INPUT RECORDS START
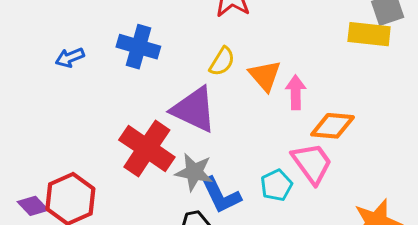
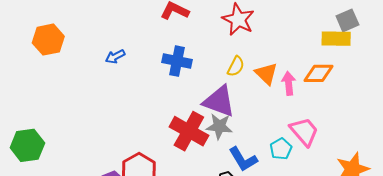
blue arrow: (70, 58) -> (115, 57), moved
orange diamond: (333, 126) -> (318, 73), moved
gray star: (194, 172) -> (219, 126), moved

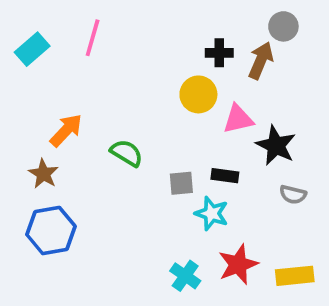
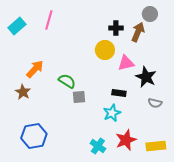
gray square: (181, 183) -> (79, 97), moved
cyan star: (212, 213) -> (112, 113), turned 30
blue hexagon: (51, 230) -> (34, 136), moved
INPUT RECORDS END
- TASK OBJECTIVE -
Now transcribe all the entries above exactly, so that no picture is carried over.

- RESULT OF THE EXERCISE -
blue arrow: (70, 58) -> (115, 57), moved
orange diamond: (333, 126) -> (318, 73), moved
gray star: (194, 172) -> (219, 126), moved

gray square: (181, 183) -> (79, 97), moved
cyan star: (212, 213) -> (112, 113), turned 30
blue hexagon: (51, 230) -> (34, 136), moved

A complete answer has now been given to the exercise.